**Data supplied**

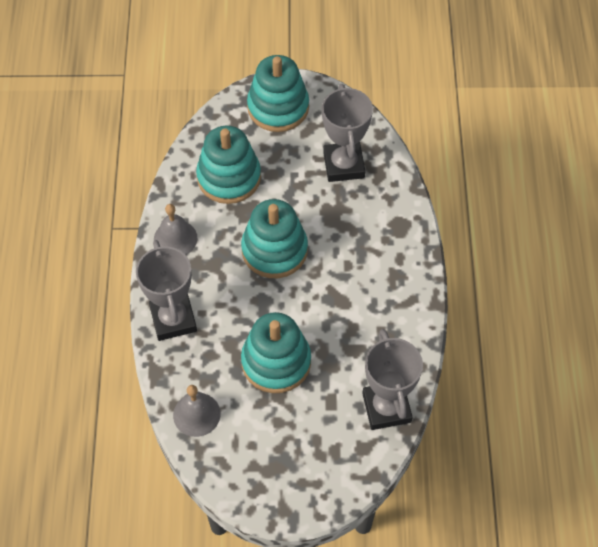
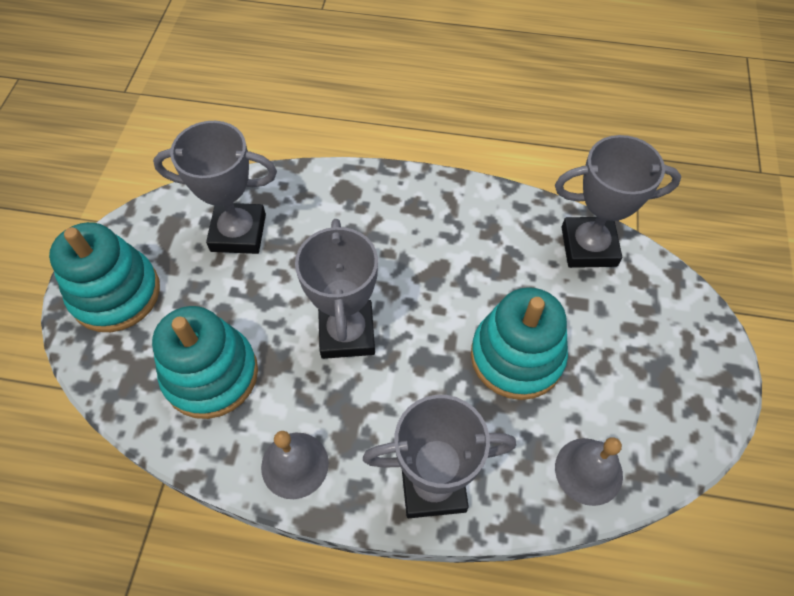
camera: 80 degrees left, 0 degrees up
(274, 250) = (347, 333): turquoise stacking toy -> grey trophy

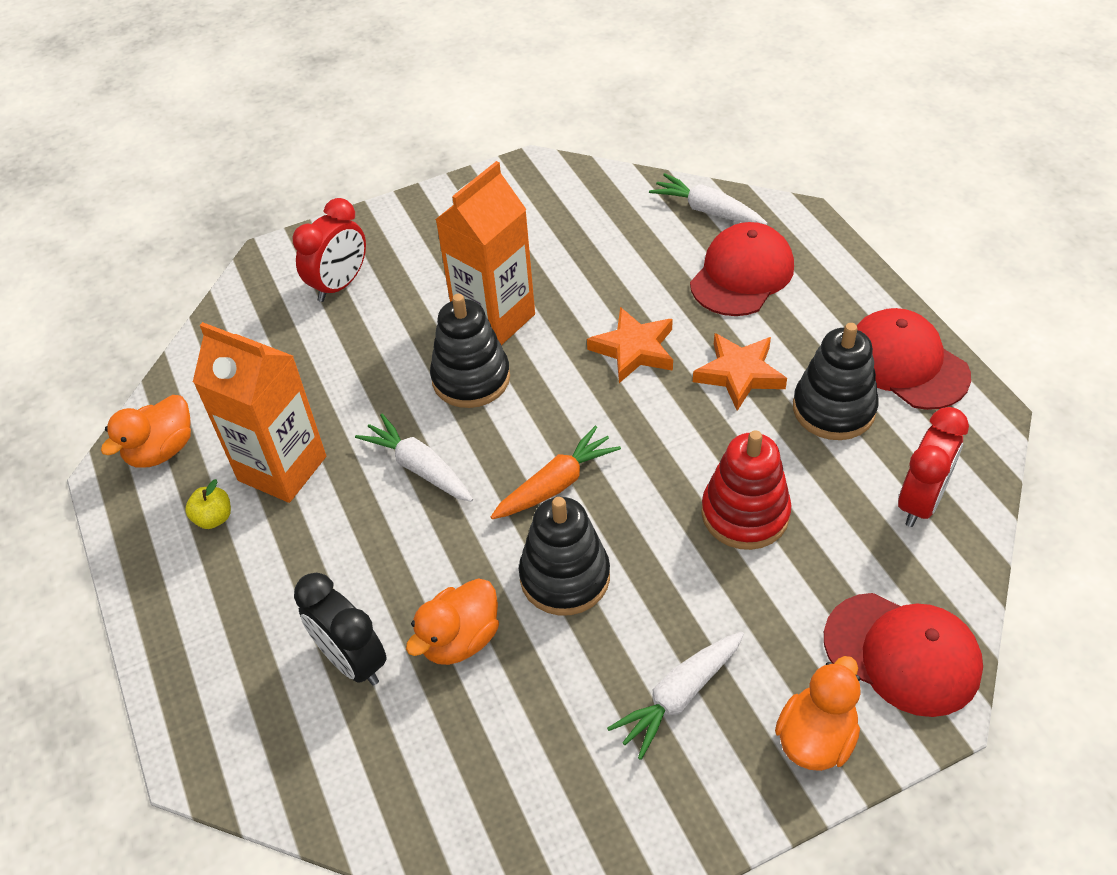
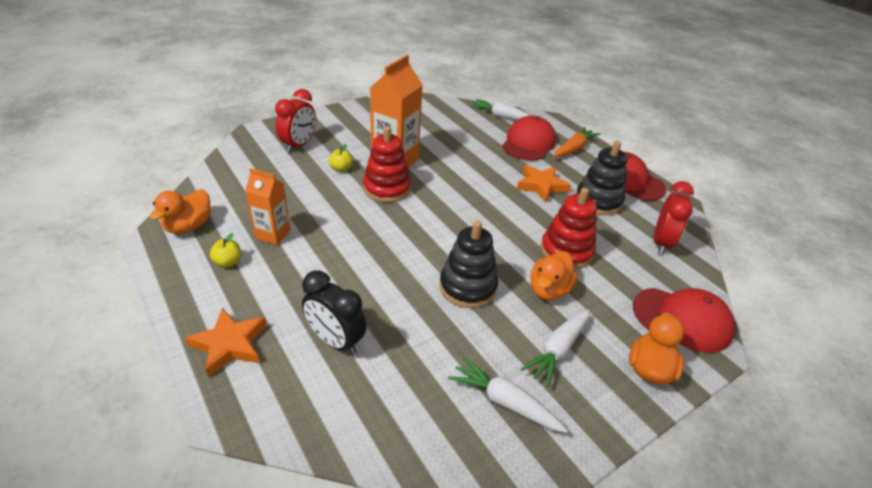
camera: 15 degrees left, 10 degrees down
(282, 468) = (273, 234): orange carton -> orange carton, size x0.60
(402, 336) = (341, 169): none -> yellow apple
(418, 467) = (362, 232): white carrot -> white carrot (504, 401)
(460, 639) = (407, 324): orange duck -> orange duck (548, 290)
(471, 378) = (387, 188): black stacking toy -> red stacking toy
(556, 484) = (450, 239): orange carrot -> orange carrot (574, 148)
(634, 350) = (479, 175): orange star -> orange star (229, 345)

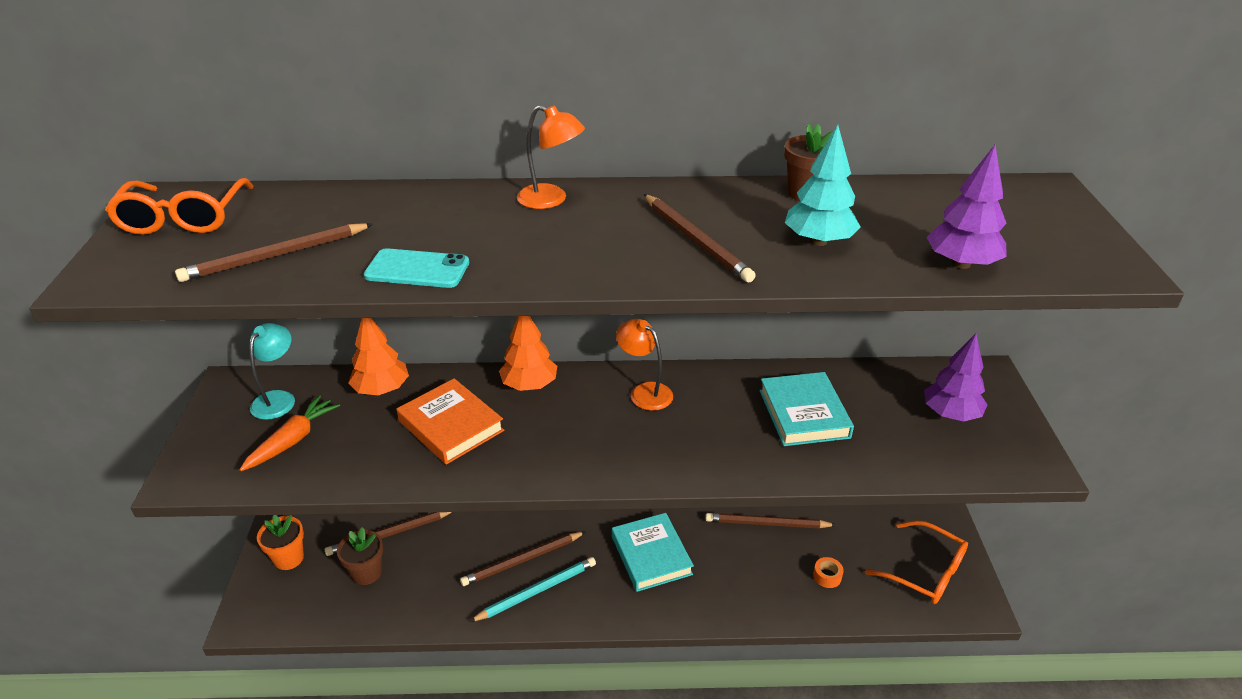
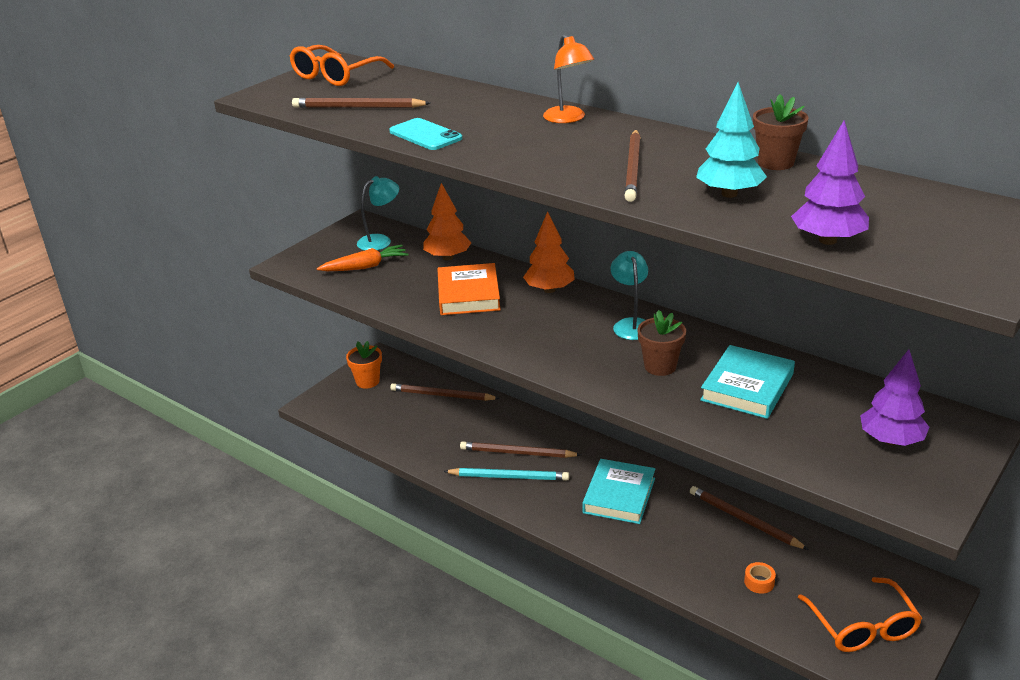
camera: 40 degrees right, 5 degrees down
(367, 573) = (407, 412): brown flower pot -> brown flower pot (660, 366)
(644, 392) = (631, 324): orange lamp -> turquoise lamp

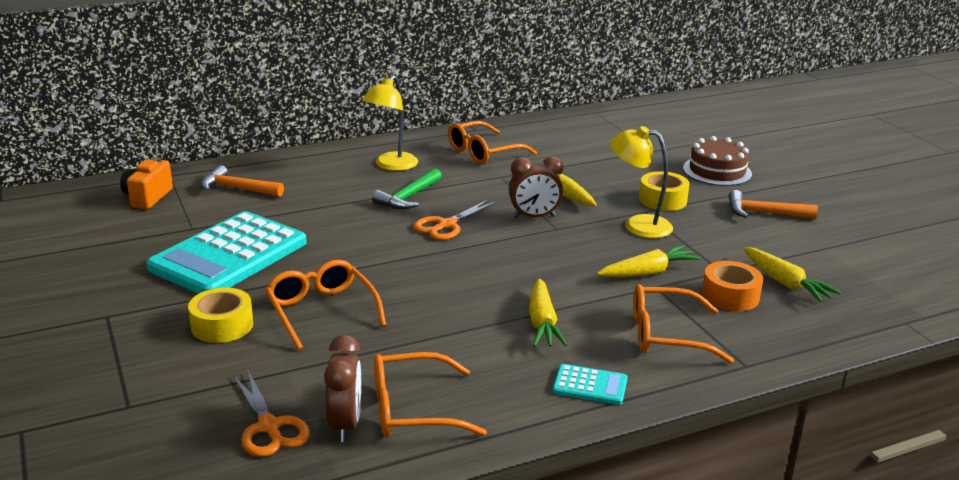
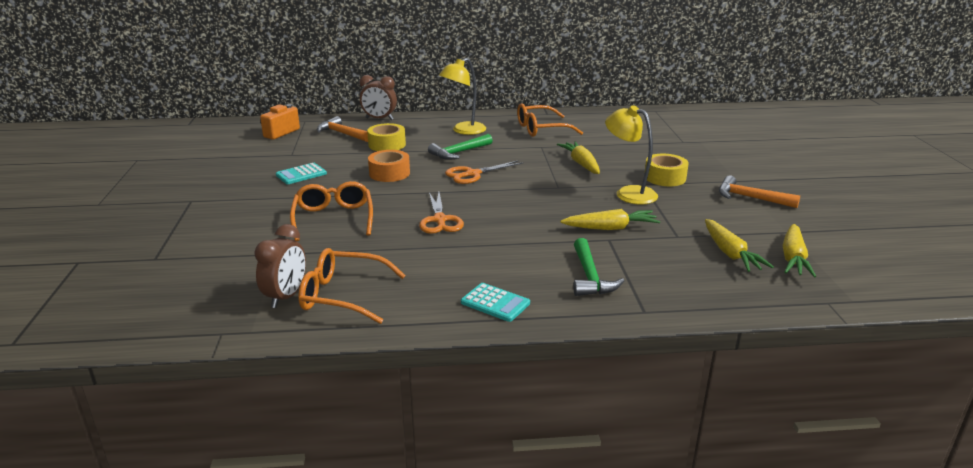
camera: 20 degrees right, 0 degrees up
(222, 325) = (258, 217): yellow tape -> yellow tape (387, 145)
(229, 255) = (301, 174): turquoise calculator -> turquoise calculator, size x0.42
(269, 427) = (232, 288): orange scissors -> orange scissors (440, 220)
(534, 217) = (546, 177): brown clock -> brown clock (379, 119)
(542, 323) = (492, 252): yellow carrot -> yellow carrot (793, 258)
(666, 335) = (590, 277): orange glasses -> green hammer
(717, 171) = (730, 162): brown cake -> none
(730, 296) = (671, 256): orange tape -> orange tape (389, 173)

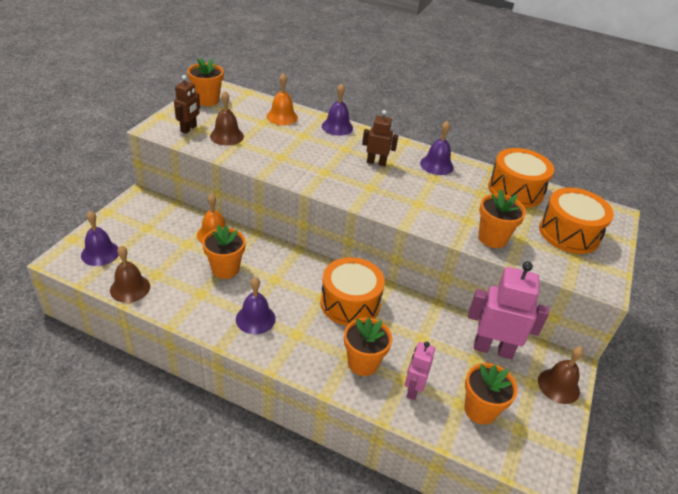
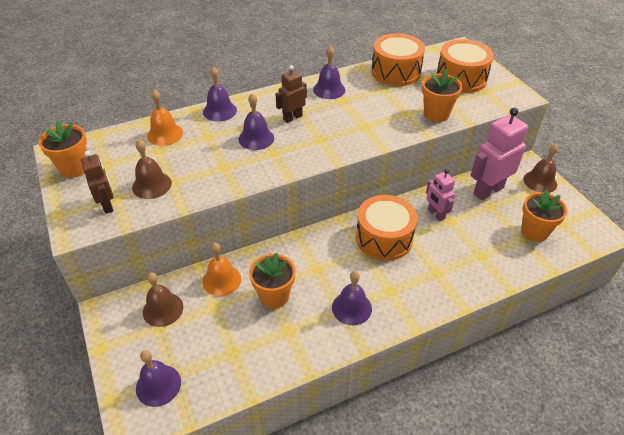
camera: 45 degrees left, 5 degrees up
(130, 288) = (233, 383): brown bell -> brown bell (163, 309)
(329, 156) = (256, 138): none -> purple bell
(363, 363) = (450, 268): orange flower pot -> none
(413, 389) = (494, 255): pink robot -> pink robot (436, 214)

**Exercise goal**
Leave the pictures aside and transcribe only the lines from the one holding "(717, 171) = (730, 162): brown cake -> none" through the final line of the records above.

**Problem solution**
(717, 171) = (730, 162): brown cake -> none
(730, 296) = (671, 256): orange tape -> orange tape (389, 173)

camera: 45 degrees left, 5 degrees up
(130, 288) = (233, 383): brown bell -> brown bell (163, 309)
(329, 156) = (256, 138): none -> purple bell
(363, 363) = (450, 268): orange flower pot -> none
(413, 389) = (494, 255): pink robot -> pink robot (436, 214)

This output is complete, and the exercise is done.